_Exercise prompt:_
Across the data below, how many lines have the word "żółty" in them? Give the number and nothing else.

_Material for this task:_
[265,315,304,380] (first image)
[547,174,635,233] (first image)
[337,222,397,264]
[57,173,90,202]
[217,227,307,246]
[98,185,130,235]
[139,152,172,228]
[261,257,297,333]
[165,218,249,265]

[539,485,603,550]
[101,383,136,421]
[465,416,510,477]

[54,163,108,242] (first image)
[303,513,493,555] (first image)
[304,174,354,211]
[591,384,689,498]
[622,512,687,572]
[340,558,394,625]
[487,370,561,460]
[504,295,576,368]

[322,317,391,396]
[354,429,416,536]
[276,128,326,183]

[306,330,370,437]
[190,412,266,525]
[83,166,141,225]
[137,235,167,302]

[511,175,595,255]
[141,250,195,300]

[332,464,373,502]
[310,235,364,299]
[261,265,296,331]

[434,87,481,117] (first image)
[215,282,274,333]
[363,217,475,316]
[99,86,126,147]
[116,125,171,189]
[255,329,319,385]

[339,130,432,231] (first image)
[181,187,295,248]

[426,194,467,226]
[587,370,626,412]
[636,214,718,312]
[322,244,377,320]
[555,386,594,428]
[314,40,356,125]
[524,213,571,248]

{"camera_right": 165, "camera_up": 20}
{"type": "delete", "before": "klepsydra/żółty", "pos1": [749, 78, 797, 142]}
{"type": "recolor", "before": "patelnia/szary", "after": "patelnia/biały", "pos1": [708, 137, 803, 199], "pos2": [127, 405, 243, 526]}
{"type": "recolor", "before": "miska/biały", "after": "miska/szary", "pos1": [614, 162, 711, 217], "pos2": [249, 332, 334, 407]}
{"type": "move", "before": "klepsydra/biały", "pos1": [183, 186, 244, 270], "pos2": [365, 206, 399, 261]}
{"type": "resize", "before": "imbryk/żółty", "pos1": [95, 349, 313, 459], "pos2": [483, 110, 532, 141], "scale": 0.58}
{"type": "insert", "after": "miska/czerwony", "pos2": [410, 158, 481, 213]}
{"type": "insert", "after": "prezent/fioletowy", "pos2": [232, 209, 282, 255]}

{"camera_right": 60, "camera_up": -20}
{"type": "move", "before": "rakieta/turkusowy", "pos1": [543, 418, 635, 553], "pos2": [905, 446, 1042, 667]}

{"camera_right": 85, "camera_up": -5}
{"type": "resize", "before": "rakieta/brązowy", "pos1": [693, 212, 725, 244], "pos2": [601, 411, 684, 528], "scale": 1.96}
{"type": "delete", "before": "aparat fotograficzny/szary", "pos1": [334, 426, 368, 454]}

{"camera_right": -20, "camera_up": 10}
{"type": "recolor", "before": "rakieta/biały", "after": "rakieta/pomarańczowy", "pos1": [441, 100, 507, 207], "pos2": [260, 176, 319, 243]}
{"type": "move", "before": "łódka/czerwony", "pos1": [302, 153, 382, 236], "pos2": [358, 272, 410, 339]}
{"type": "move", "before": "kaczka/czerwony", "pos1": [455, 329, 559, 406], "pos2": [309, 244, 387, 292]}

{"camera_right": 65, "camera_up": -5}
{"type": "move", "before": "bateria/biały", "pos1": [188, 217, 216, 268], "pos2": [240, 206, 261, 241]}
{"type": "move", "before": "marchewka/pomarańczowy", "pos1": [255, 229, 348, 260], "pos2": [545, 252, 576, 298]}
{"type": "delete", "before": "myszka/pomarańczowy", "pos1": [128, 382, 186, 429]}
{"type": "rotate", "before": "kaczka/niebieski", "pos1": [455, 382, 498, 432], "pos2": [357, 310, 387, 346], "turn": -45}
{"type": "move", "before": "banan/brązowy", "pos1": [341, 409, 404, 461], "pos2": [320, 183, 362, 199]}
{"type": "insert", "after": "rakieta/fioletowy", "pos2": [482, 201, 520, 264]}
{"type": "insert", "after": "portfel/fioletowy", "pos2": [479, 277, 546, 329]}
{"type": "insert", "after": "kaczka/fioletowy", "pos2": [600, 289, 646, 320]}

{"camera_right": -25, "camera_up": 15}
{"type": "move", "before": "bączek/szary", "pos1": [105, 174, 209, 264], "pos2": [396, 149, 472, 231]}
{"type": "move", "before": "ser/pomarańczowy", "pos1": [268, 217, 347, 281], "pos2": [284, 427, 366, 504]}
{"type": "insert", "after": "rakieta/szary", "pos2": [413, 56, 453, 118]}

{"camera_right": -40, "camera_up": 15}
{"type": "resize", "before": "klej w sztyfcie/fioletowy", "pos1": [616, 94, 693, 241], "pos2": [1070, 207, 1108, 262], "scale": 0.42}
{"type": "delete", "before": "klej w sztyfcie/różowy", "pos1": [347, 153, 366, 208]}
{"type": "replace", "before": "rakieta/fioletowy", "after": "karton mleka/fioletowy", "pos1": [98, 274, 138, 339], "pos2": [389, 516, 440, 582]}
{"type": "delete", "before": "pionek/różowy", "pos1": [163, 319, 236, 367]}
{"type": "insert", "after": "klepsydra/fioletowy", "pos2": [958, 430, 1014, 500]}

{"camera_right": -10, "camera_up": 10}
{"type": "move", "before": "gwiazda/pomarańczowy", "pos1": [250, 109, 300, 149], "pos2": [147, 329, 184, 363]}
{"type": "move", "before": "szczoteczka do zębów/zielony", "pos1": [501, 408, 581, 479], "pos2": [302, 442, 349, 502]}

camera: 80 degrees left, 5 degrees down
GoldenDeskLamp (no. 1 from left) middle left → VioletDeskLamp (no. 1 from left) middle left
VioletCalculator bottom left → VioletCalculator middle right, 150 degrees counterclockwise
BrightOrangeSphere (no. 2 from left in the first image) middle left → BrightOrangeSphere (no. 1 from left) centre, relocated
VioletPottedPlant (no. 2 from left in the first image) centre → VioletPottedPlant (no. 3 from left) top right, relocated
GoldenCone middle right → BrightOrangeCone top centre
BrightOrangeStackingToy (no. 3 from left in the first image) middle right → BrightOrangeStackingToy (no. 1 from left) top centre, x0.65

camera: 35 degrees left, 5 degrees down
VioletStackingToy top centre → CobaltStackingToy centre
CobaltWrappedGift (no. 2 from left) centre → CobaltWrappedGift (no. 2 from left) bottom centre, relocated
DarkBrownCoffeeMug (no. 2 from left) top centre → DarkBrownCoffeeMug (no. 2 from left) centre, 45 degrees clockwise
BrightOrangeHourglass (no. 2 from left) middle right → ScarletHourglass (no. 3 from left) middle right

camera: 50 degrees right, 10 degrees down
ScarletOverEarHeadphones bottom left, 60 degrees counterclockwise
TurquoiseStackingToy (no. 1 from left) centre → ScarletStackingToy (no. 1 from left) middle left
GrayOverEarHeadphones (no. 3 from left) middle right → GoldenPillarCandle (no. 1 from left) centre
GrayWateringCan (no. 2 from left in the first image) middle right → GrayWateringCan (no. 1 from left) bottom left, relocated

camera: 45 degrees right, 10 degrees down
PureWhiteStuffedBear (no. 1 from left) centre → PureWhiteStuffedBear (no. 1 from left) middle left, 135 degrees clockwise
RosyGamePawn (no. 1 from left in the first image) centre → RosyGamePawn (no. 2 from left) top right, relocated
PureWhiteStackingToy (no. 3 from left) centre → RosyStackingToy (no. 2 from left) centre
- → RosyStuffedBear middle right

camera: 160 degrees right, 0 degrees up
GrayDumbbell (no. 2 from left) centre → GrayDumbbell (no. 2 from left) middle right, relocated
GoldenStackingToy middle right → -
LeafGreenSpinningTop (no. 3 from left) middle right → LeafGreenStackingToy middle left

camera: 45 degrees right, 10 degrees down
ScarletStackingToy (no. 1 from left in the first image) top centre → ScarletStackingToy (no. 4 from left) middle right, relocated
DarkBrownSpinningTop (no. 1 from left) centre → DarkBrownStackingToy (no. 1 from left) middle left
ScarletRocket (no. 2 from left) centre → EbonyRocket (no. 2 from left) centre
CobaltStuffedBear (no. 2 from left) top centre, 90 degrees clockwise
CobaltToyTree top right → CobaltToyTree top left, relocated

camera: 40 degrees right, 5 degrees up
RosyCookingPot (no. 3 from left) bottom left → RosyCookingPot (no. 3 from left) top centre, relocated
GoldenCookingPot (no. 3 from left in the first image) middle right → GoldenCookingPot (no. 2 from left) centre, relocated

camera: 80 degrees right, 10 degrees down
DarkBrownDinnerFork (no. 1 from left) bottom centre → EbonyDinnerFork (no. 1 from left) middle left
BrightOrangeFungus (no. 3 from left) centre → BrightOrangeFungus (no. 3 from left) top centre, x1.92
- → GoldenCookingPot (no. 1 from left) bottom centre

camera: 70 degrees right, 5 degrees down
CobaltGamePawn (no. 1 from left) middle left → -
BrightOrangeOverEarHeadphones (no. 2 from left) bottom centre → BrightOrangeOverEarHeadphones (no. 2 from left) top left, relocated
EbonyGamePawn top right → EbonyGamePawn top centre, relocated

_Response area:_
2